START TASK INPUTS
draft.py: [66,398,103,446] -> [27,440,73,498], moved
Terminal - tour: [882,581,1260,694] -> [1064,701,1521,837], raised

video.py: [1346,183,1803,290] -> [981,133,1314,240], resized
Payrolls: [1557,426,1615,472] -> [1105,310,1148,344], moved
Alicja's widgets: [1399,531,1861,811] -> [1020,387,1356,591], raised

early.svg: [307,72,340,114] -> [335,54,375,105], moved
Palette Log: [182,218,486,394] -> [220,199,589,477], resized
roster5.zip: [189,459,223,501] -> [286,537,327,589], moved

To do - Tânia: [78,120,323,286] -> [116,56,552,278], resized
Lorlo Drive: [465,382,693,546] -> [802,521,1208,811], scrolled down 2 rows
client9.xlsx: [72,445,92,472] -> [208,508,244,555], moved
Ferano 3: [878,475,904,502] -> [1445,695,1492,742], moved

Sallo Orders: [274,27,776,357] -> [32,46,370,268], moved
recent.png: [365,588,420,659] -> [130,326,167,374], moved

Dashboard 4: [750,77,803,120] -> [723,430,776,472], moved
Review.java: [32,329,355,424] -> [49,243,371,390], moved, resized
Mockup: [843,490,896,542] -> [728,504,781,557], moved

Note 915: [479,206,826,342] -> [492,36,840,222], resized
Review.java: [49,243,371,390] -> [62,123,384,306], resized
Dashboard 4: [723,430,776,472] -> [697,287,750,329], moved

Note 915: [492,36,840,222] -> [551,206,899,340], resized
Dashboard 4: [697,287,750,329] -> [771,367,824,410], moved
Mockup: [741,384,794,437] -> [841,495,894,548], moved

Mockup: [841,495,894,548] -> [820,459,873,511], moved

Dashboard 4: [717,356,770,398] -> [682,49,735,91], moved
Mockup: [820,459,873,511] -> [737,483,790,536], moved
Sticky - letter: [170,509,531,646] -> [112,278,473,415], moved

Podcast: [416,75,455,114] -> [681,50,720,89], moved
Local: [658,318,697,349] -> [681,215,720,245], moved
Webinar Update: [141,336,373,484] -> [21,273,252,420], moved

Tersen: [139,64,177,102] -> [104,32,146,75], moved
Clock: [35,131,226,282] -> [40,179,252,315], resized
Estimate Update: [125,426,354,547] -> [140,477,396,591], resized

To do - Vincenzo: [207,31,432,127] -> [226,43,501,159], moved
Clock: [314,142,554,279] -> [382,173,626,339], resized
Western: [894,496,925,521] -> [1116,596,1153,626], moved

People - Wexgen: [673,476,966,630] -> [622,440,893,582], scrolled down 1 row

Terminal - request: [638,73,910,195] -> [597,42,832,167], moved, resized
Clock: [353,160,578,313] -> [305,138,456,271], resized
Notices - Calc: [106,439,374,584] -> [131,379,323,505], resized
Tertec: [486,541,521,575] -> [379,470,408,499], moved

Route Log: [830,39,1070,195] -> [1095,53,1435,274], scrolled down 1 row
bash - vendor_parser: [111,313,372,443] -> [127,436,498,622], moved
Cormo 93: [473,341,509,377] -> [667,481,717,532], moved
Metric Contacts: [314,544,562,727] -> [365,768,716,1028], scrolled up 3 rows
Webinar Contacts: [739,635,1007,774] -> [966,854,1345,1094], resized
END TASK INPUTS
** TO DO **
Whenever the word "Contacts" occurs in a line above, copy that line.

** EXERCISE SOLUTION **
Metric Contacts: [314,544,562,727] -> [365,768,716,1028], scrolled up 3 rows
Webinar Contacts: [739,635,1007,774] -> [966,854,1345,1094], resized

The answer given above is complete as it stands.